→ **WORK TO BE COMPLETED**: Select every line in the items below that contains the word "lower".

— begin STORED ROWS —

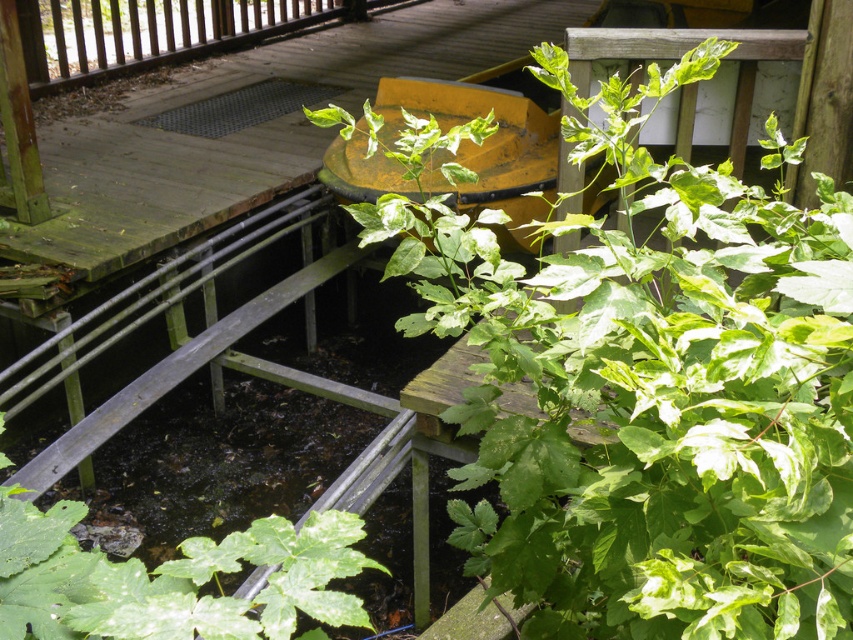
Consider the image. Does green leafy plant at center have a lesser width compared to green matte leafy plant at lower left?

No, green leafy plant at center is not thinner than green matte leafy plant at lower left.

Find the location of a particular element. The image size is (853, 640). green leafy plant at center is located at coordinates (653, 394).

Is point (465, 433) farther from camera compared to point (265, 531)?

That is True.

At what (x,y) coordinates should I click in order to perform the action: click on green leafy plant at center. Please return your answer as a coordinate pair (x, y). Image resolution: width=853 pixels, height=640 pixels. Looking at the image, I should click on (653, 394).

— end STORED ROWS —
— begin STORED ROWS —

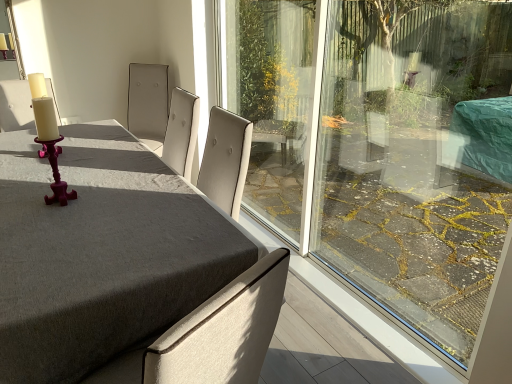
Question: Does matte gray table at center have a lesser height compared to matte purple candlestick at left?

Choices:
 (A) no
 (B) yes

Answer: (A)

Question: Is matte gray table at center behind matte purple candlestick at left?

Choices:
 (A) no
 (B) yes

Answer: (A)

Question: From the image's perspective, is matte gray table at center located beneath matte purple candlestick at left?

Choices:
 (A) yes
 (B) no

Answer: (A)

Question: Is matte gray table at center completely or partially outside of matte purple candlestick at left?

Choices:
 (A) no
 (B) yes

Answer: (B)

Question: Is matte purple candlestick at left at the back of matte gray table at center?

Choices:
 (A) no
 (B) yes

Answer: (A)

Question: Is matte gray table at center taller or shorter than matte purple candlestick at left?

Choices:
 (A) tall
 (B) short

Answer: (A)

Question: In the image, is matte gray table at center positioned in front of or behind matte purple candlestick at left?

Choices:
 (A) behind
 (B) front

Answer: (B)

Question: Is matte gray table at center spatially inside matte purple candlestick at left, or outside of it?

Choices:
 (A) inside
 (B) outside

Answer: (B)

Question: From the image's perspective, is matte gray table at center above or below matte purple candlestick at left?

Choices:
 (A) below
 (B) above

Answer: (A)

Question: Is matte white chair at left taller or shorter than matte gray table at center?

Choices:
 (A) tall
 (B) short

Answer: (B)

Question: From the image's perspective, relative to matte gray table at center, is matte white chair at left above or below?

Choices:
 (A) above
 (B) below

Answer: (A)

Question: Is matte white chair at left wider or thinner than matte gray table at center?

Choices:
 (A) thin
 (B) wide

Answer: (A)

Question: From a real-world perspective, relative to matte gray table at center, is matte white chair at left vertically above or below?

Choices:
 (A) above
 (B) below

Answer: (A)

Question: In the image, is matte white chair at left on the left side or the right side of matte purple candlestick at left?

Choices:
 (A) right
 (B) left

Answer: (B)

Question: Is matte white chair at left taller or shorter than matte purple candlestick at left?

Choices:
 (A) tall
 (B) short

— end STORED ROWS —
— begin STORED ROWS —

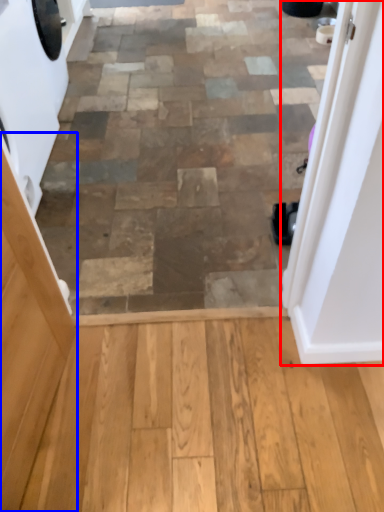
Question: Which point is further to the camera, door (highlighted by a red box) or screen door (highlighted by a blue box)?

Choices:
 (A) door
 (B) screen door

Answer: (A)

— end STORED ROWS —

→ **WORKED ANSWER**:
Consider the image. Does green leafy plant at center have a lesser width compared to green matte leafy plant at lower left?
No, green leafy plant at center is not thinner than green matte leafy plant at lower left.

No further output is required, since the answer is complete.